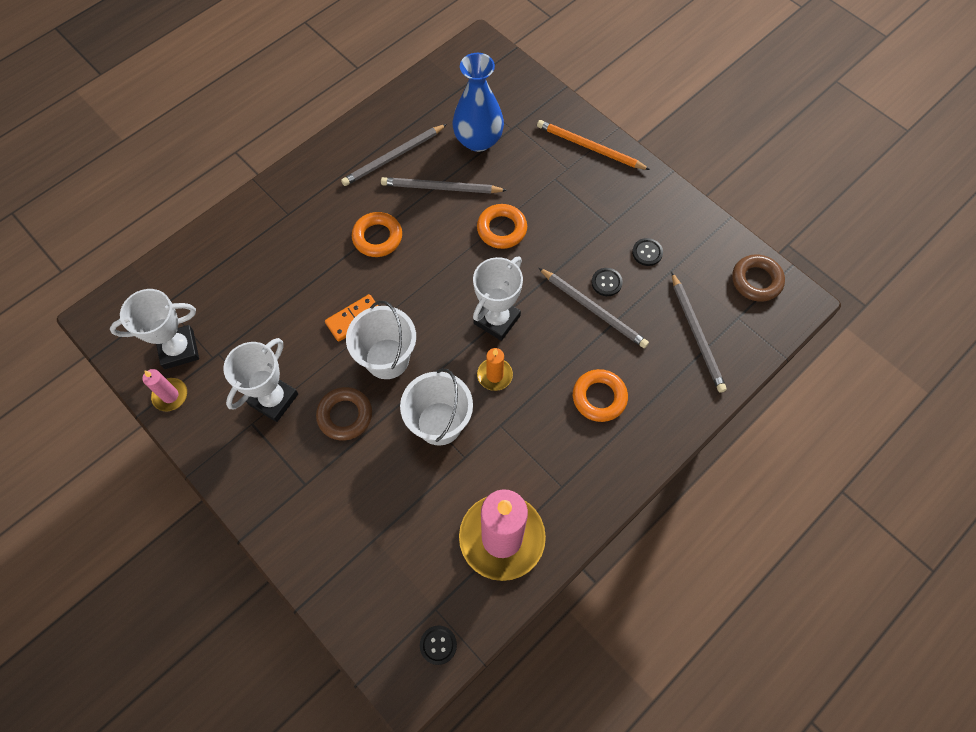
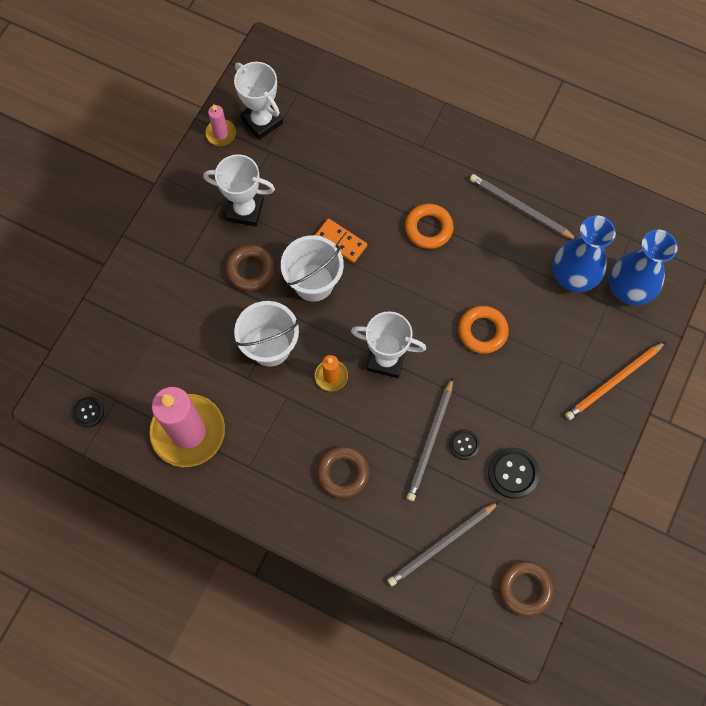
camera: 70 degrees right, 5 degrees up
(440, 188) = (504, 262): grey pencil -> none
(508, 105) = (629, 288): none -> blue vase
(589, 147) = (613, 382): orange pencil -> orange pencil turned 135 degrees counterclockwise
(599, 397) = (343, 473): orange ring -> brown ring
(647, 252) = (513, 473): black button -> black button, size x1.63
==============================
■ Work order
Retype the data above in full, exactly as it stands, and skip any image.

■ Answer area
camera: 70 degrees right, 5 degrees up
(440, 188) = (504, 262): grey pencil -> none
(508, 105) = (629, 288): none -> blue vase
(589, 147) = (613, 382): orange pencil -> orange pencil turned 135 degrees counterclockwise
(599, 397) = (343, 473): orange ring -> brown ring
(647, 252) = (513, 473): black button -> black button, size x1.63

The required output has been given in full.